- **Problem to work on**:
Work through the records below and copy every line that includes "VEXT".
Provided data below:
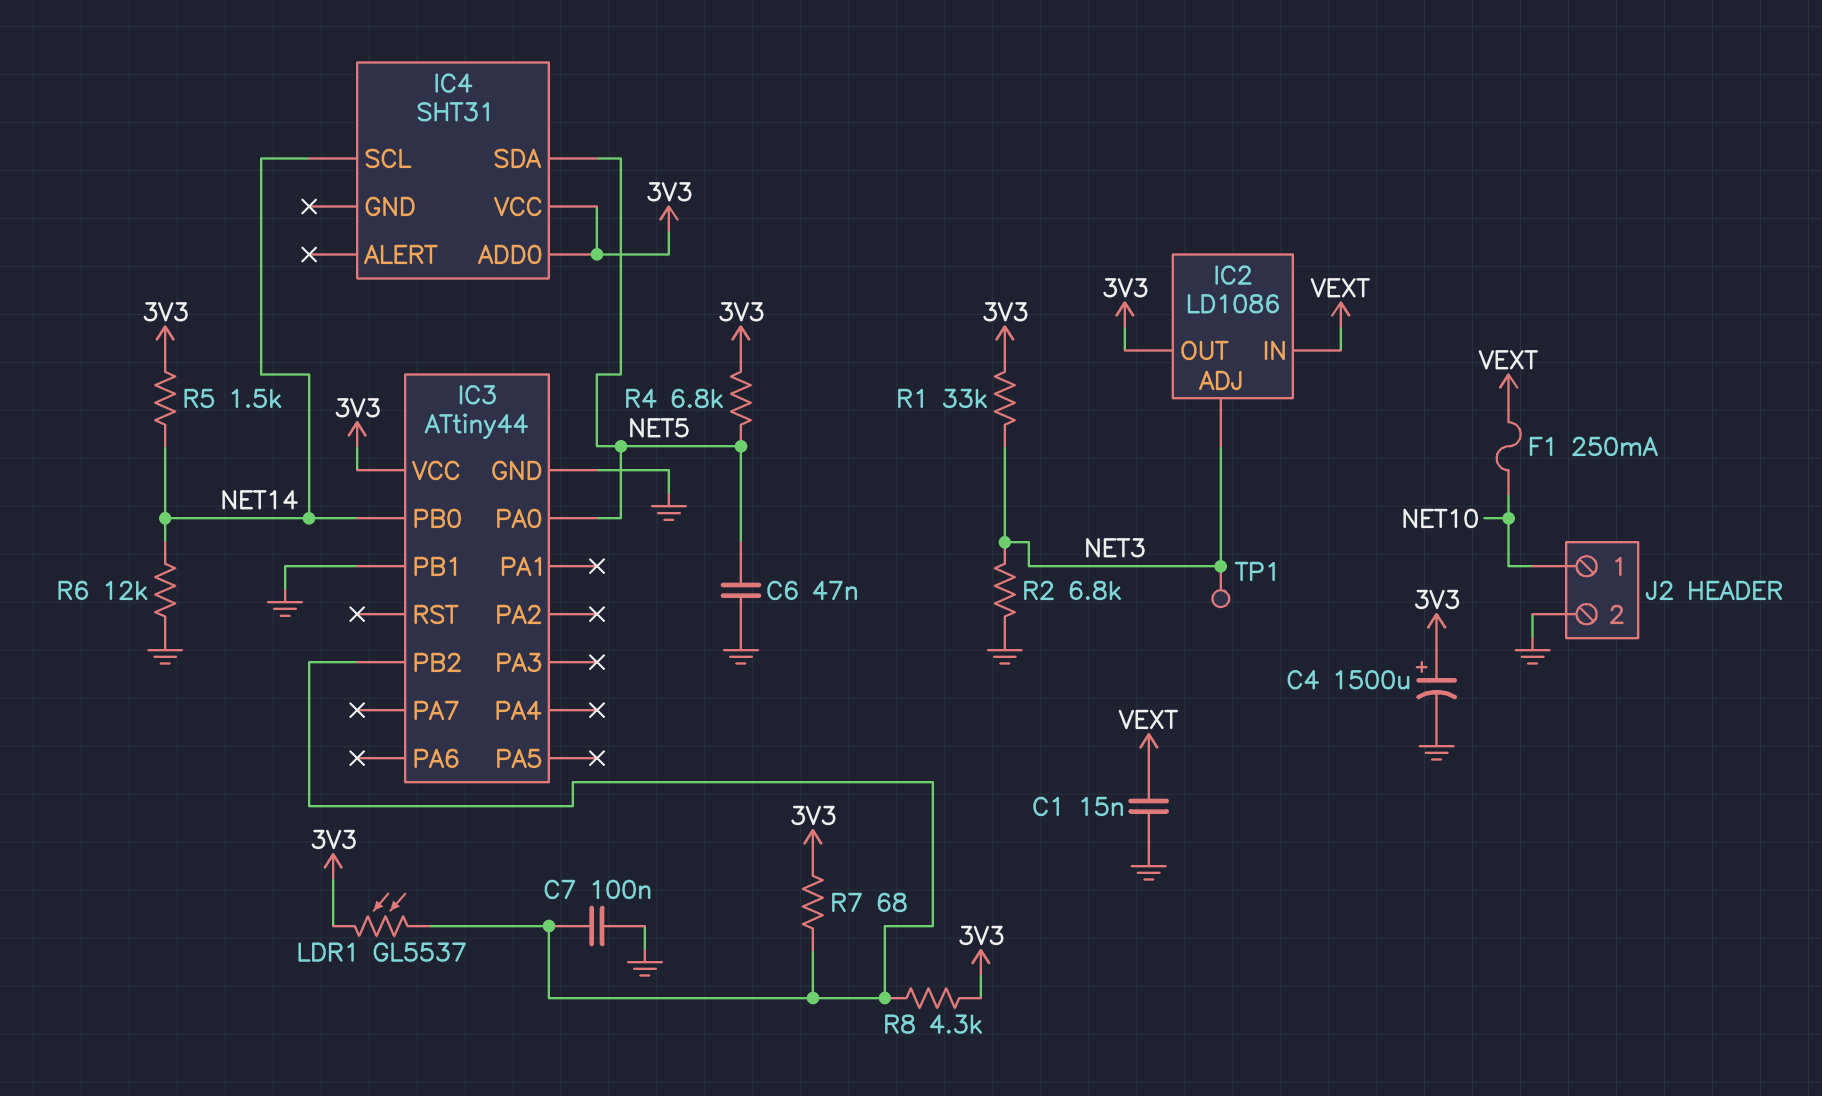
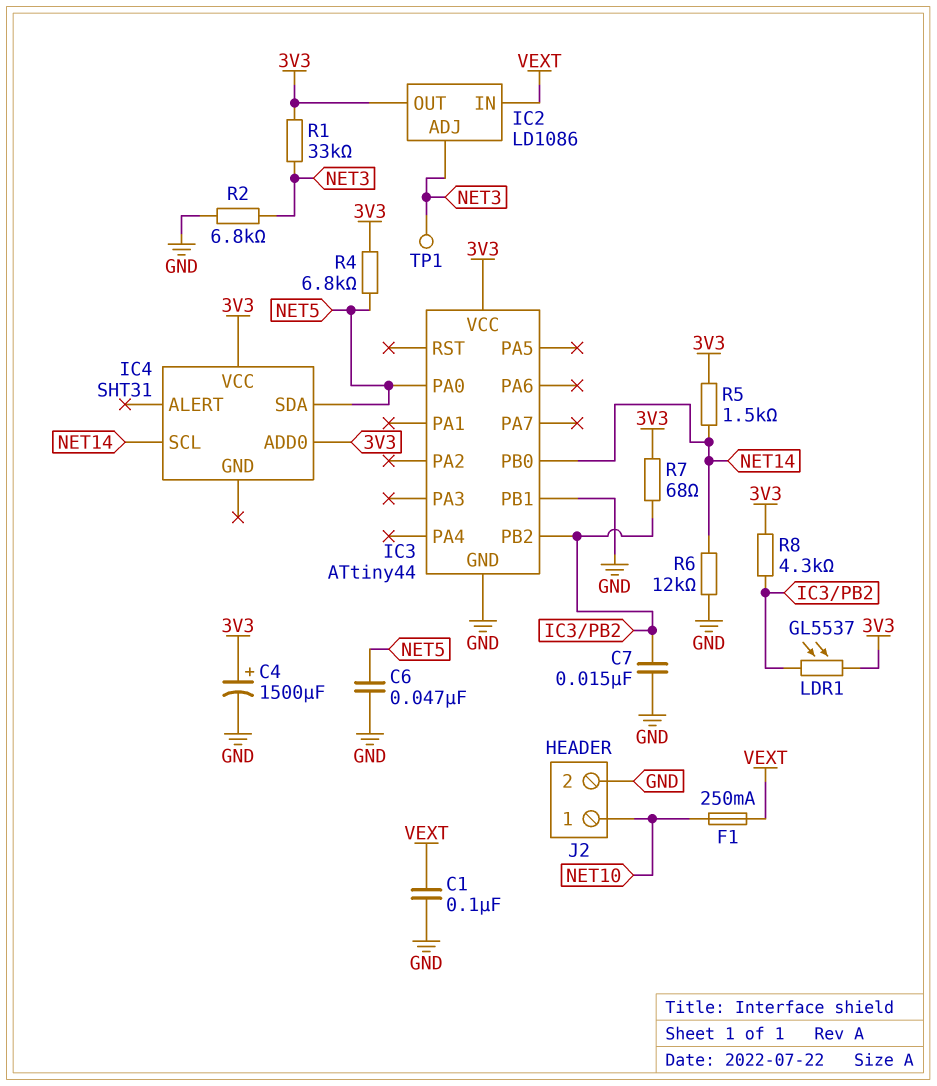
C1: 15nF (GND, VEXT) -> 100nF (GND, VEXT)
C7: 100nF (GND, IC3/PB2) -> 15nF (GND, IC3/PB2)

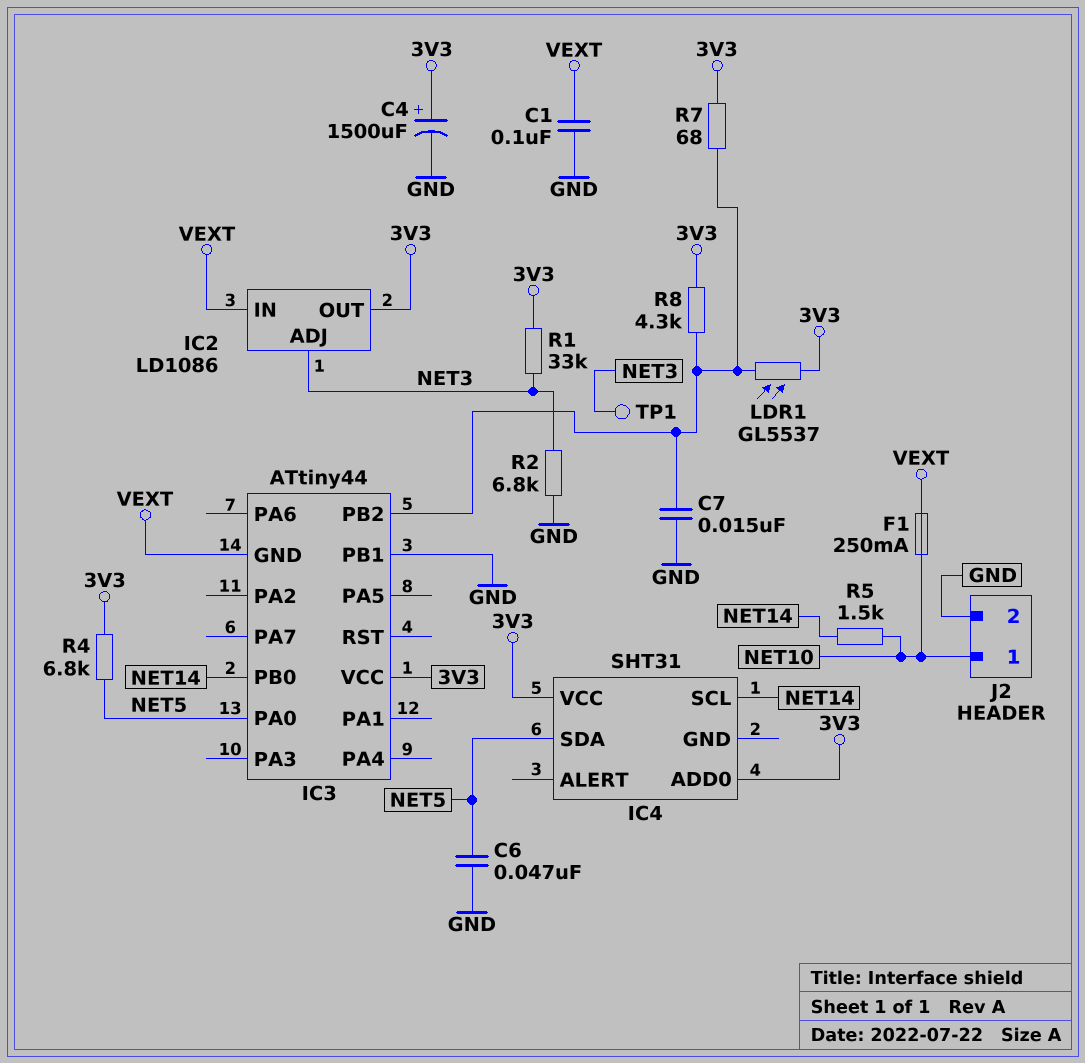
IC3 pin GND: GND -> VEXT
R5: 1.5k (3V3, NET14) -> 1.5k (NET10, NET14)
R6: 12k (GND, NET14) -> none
End of Provided data.
- **Task output**:
C1: 15nF (GND, VEXT) -> 100nF (GND, VEXT)
IC3 pin GND: GND -> VEXT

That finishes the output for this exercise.